(What to produce) Set the pictures aside and return each record below precisely as written.

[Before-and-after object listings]
- Opening Delimiter -

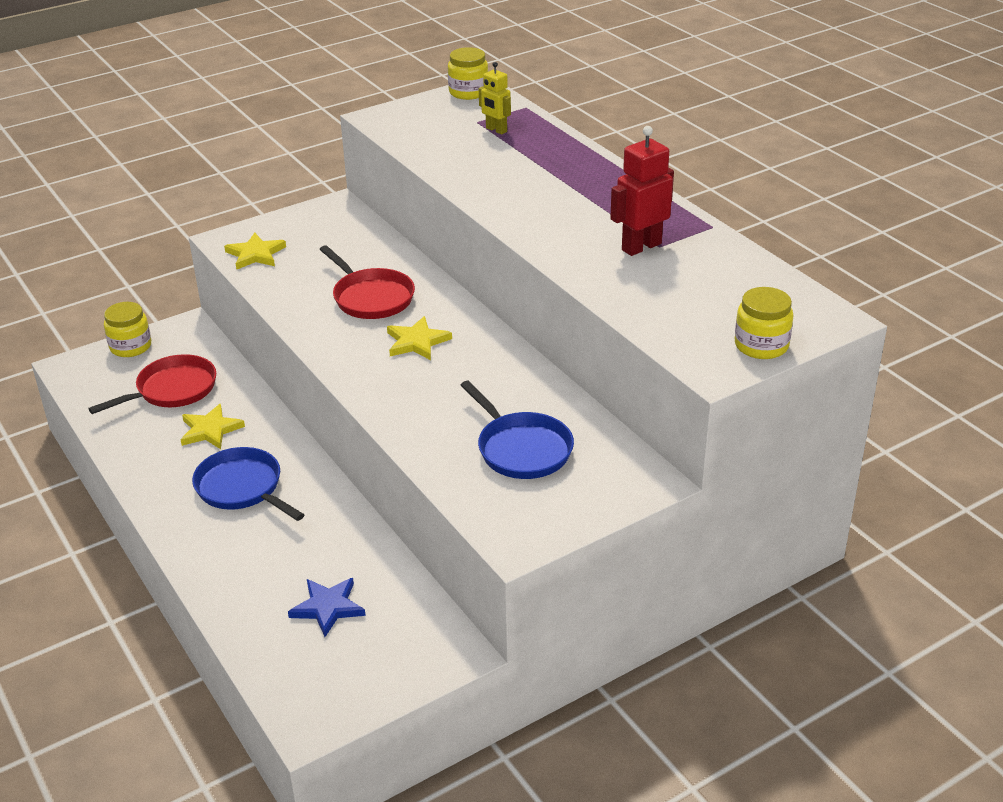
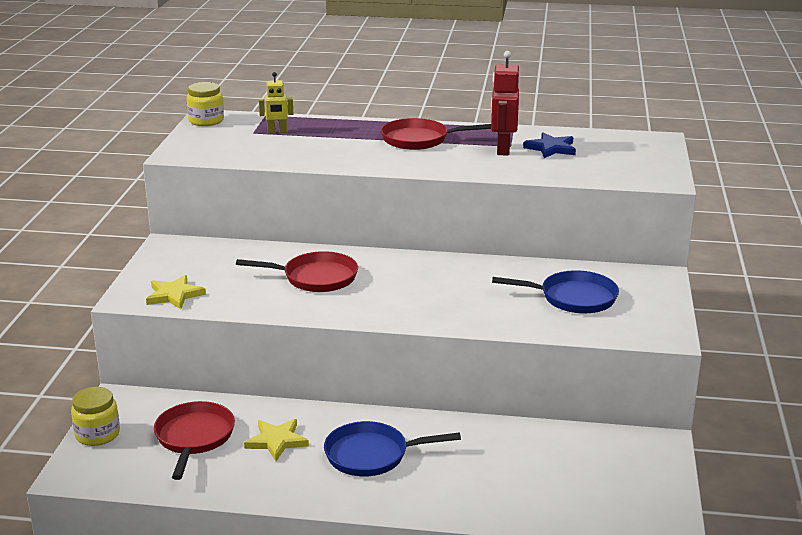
camera: 50 degrees left, 10 degrees down
blue star [288,578,366,637] -> blue star moved to [523,132,576,158]
yellow star [387,316,452,360] -> none
yellow jar [735,287,793,359] -> none
none -> red pan [381,118,491,150]

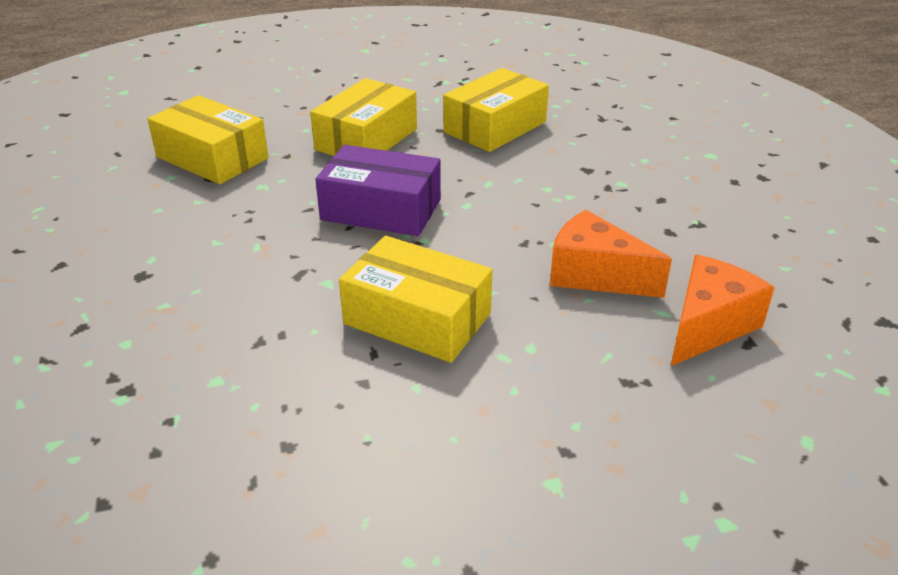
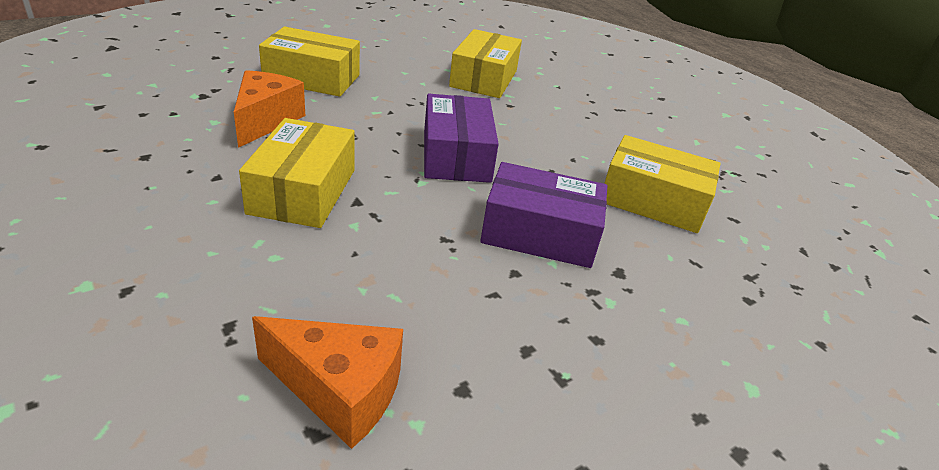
camera: 65 degrees right, 0 degrees up
yellow box [310,78,417,156] -> yellow box moved to [259,27,360,97]
orange cheese [550,210,672,298] -> orange cheese moved to [234,70,305,148]
none -> purple box [480,162,607,268]

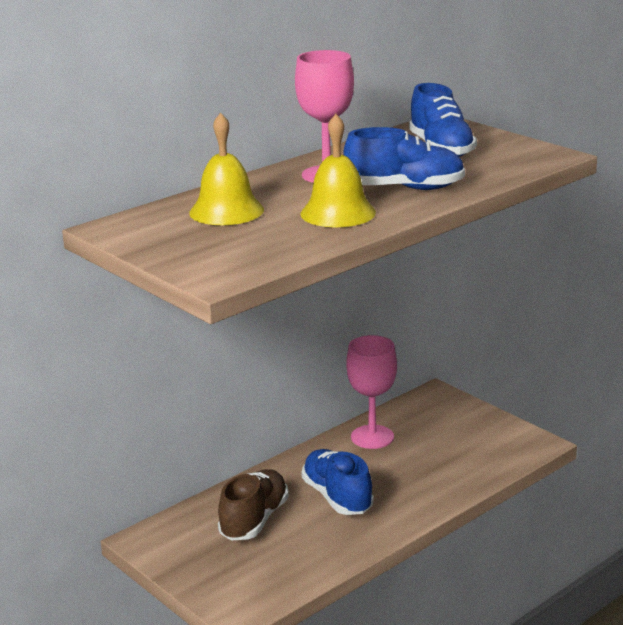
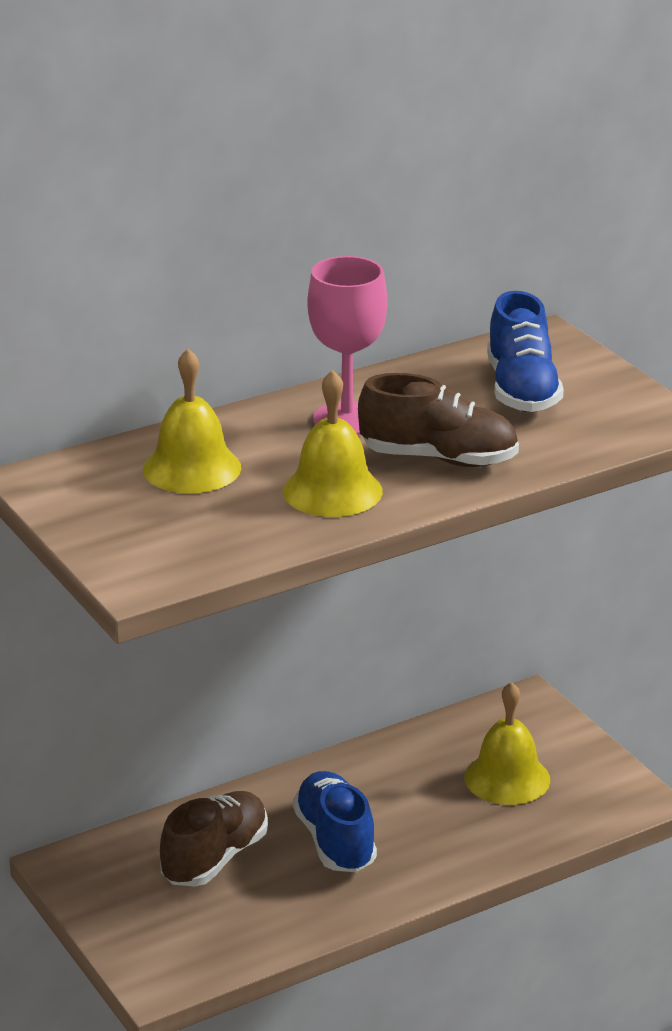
camera: 10 degrees right, 5 degrees up
blue shoe [343,127,465,190] -> brown shoe [358,373,519,467]
pink goblet [346,335,397,449] -> none
none -> yellow bell [464,682,550,805]

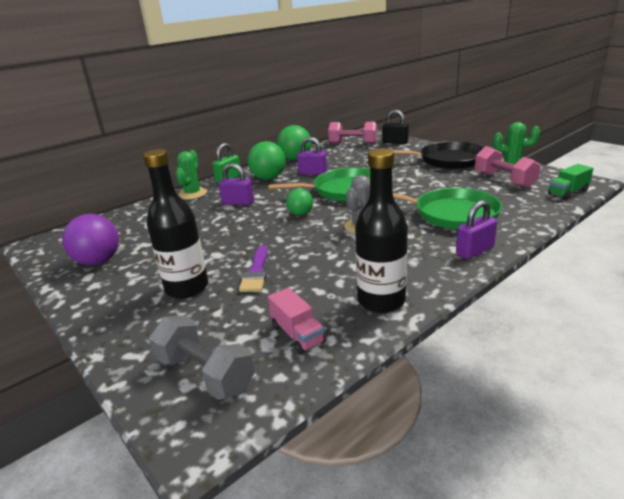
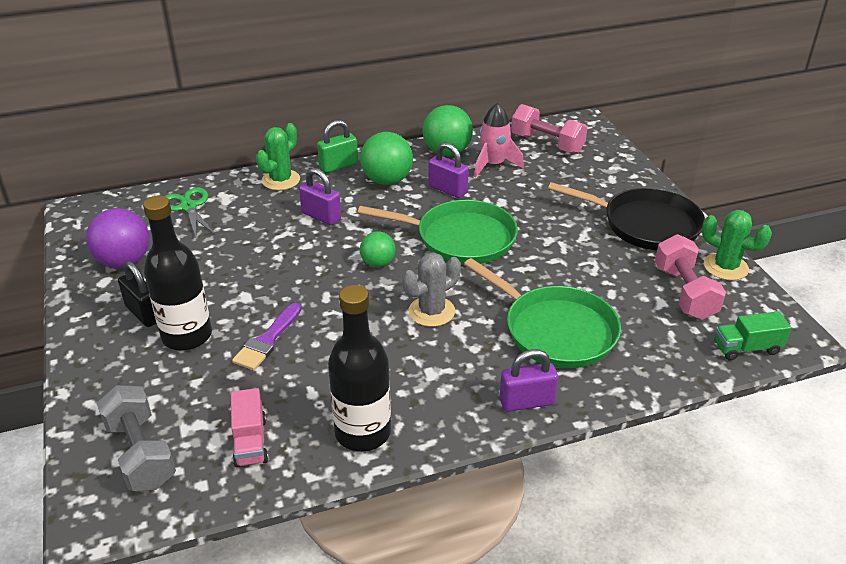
camera: 20 degrees right, 10 degrees up
black padlock [383,110,409,144] -> black padlock moved to [118,261,157,327]
none -> green scissors [165,188,215,238]
none -> pink rocket [474,103,524,177]

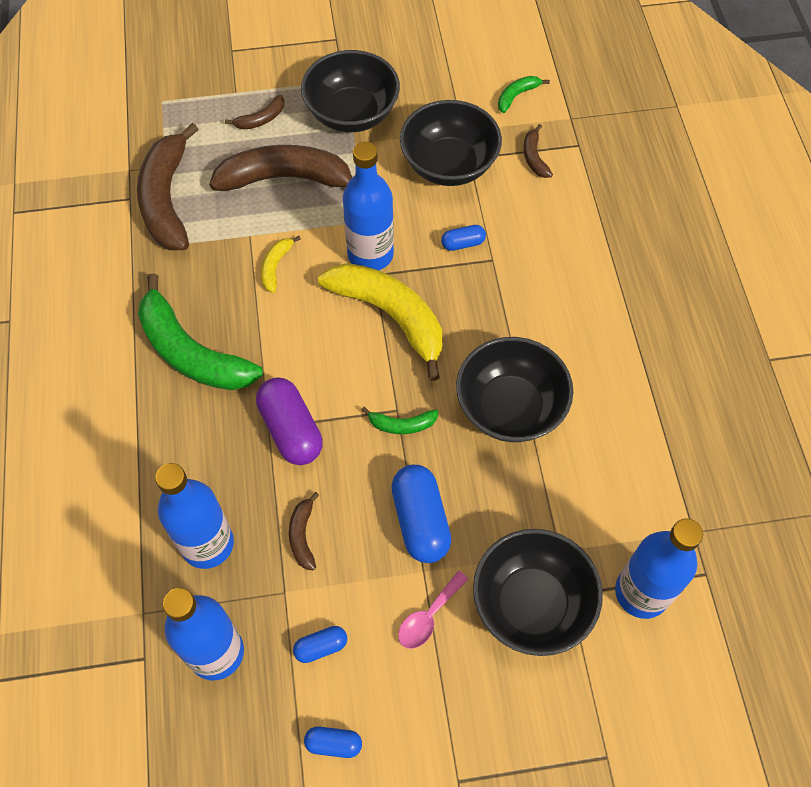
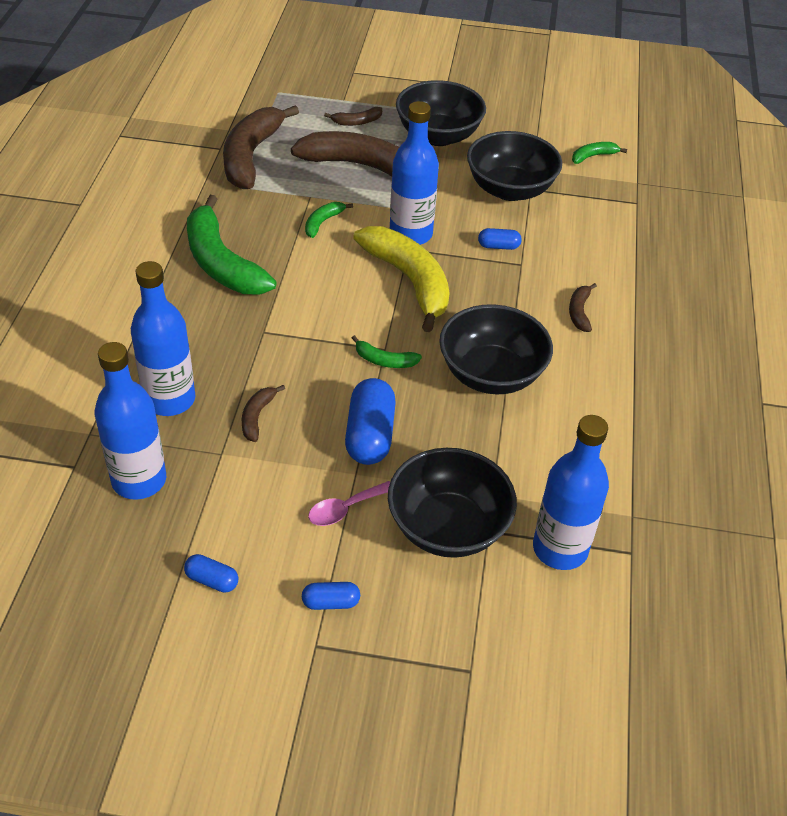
camera: 15 degrees right, 15 degrees down
purple capsule [256,377,323,465] -> none
yellow banana [261,236,301,293] -> green banana [305,202,353,238]
blue capsule [293,626,347,663] -> blue capsule moved to [302,582,360,610]
brown banana [523,124,553,178] -> brown banana moved to [569,283,597,332]

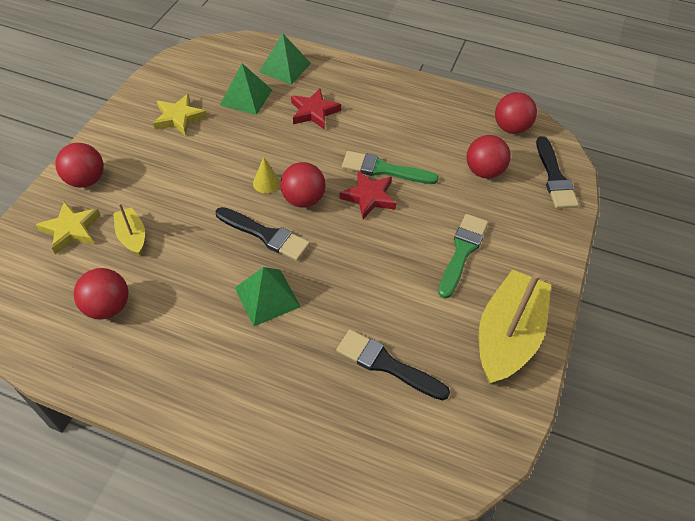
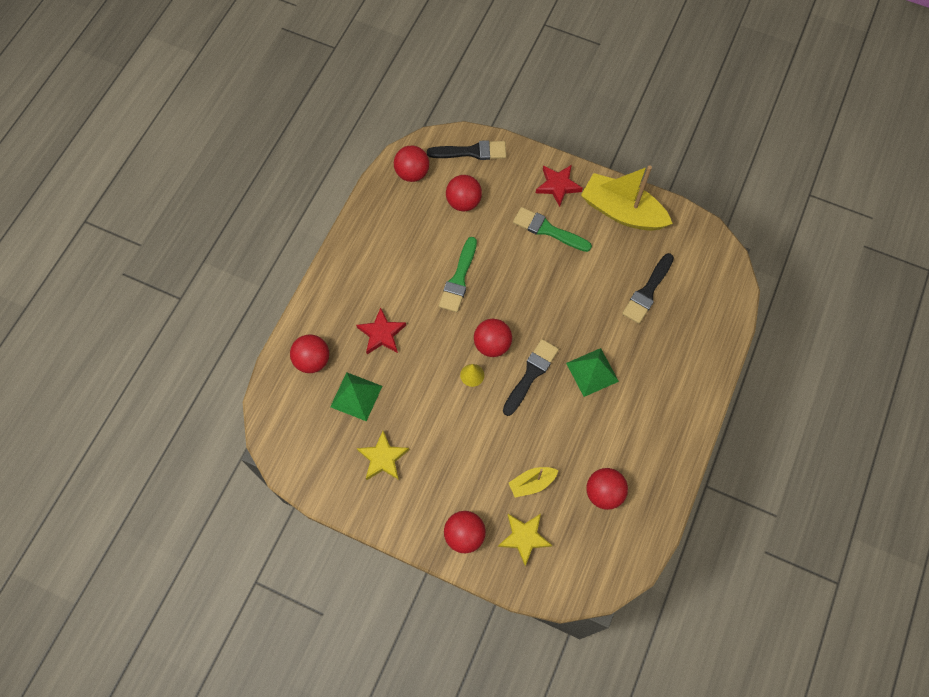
camera: 85 degrees left, 15 degrees up
green pyramid [259,34,311,85] -> red ball [290,335,329,373]
red star [339,171,396,219] -> red star moved to [536,165,583,207]

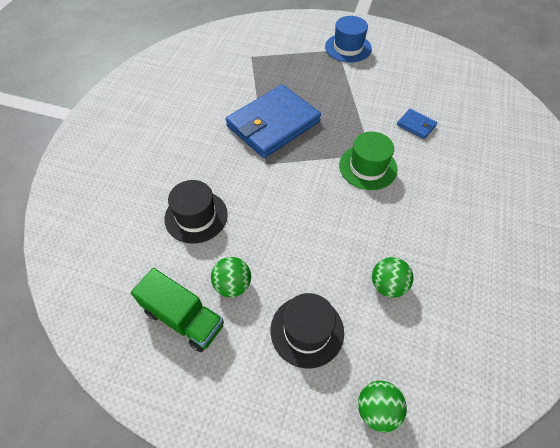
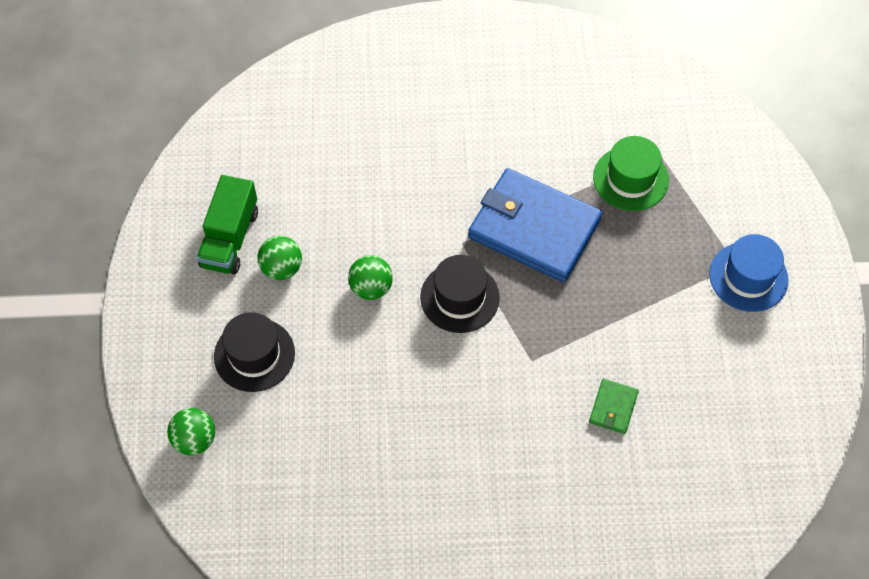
camera: 70 degrees right, 5 degrees up
black hat [165,180,228,244] -> black hat moved to [420,255,500,333]
green hat [339,132,397,190] -> green hat moved to [593,136,669,211]
green ball [372,257,414,298] -> green ball moved to [348,255,393,300]
blue wallet [397,109,437,139] -> green wallet [589,379,639,434]

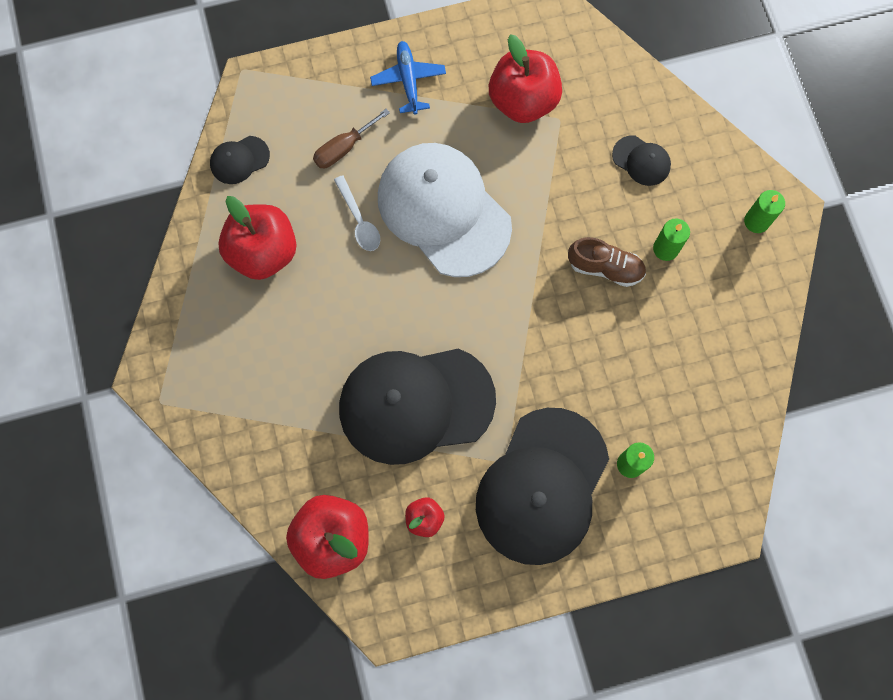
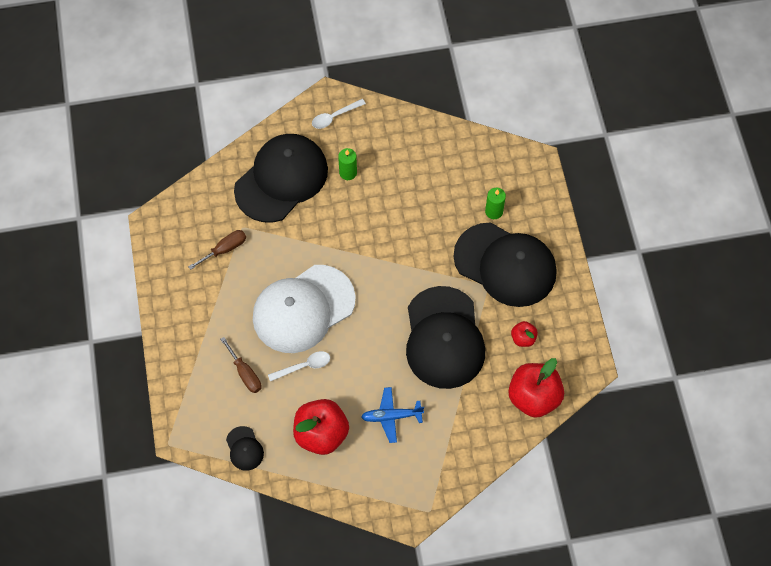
camera: 85 degrees left, 10 degrees down
blue plane [370,41,446,115] -> blue plane moved to [361,387,424,443]
red apple [489,34,562,123] -> brown screwdriver [188,230,246,270]
brown shoe [568,237,646,287] -> none
black cap [612,135,671,186] -> black cap [234,134,328,223], size x2.42
green candle [744,190,785,233] -> white spoon [312,99,366,129]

- Closing Delimiter -

(Task response)
camera: 50 degrees left, 10 degrees down
blue star [288,578,366,637] -> blue star moved to [523,132,576,158]
yellow star [387,316,452,360] -> none
yellow jar [735,287,793,359] -> none
none -> red pan [381,118,491,150]

camera: 65 degrees right, 0 degrees up
yellow box [310,78,417,156] -> yellow box moved to [259,27,360,97]
orange cheese [550,210,672,298] -> orange cheese moved to [234,70,305,148]
none -> purple box [480,162,607,268]

camera: 10 degrees right, 5 degrees up
blue shoe [343,127,465,190] -> brown shoe [358,373,519,467]
pink goblet [346,335,397,449] -> none
none -> yellow bell [464,682,550,805]

camera: 20 degrees right, 10 degrees up
black padlock [383,110,409,144] -> black padlock moved to [118,261,157,327]
none -> green scissors [165,188,215,238]
none -> pink rocket [474,103,524,177]

camera: 15 degrees right, 15 degrees down
purple capsule [256,377,323,465] -> none
yellow banana [261,236,301,293] -> green banana [305,202,353,238]
blue capsule [293,626,347,663] -> blue capsule moved to [302,582,360,610]
brown banana [523,124,553,178] -> brown banana moved to [569,283,597,332]

camera: 85 degrees left, 15 degrees up
green pyramid [259,34,311,85] -> red ball [290,335,329,373]
red star [339,171,396,219] -> red star moved to [536,165,583,207]

camera: 70 degrees right, 5 degrees up
black hat [165,180,228,244] -> black hat moved to [420,255,500,333]
green hat [339,132,397,190] -> green hat moved to [593,136,669,211]
green ball [372,257,414,298] -> green ball moved to [348,255,393,300]
blue wallet [397,109,437,139] -> green wallet [589,379,639,434]

camera: 85 degrees left, 10 degrees down
blue plane [370,41,446,115] -> blue plane moved to [361,387,424,443]
red apple [489,34,562,123] -> brown screwdriver [188,230,246,270]
brown shoe [568,237,646,287] -> none
black cap [612,135,671,186] -> black cap [234,134,328,223], size x2.42
green candle [744,190,785,233] -> white spoon [312,99,366,129]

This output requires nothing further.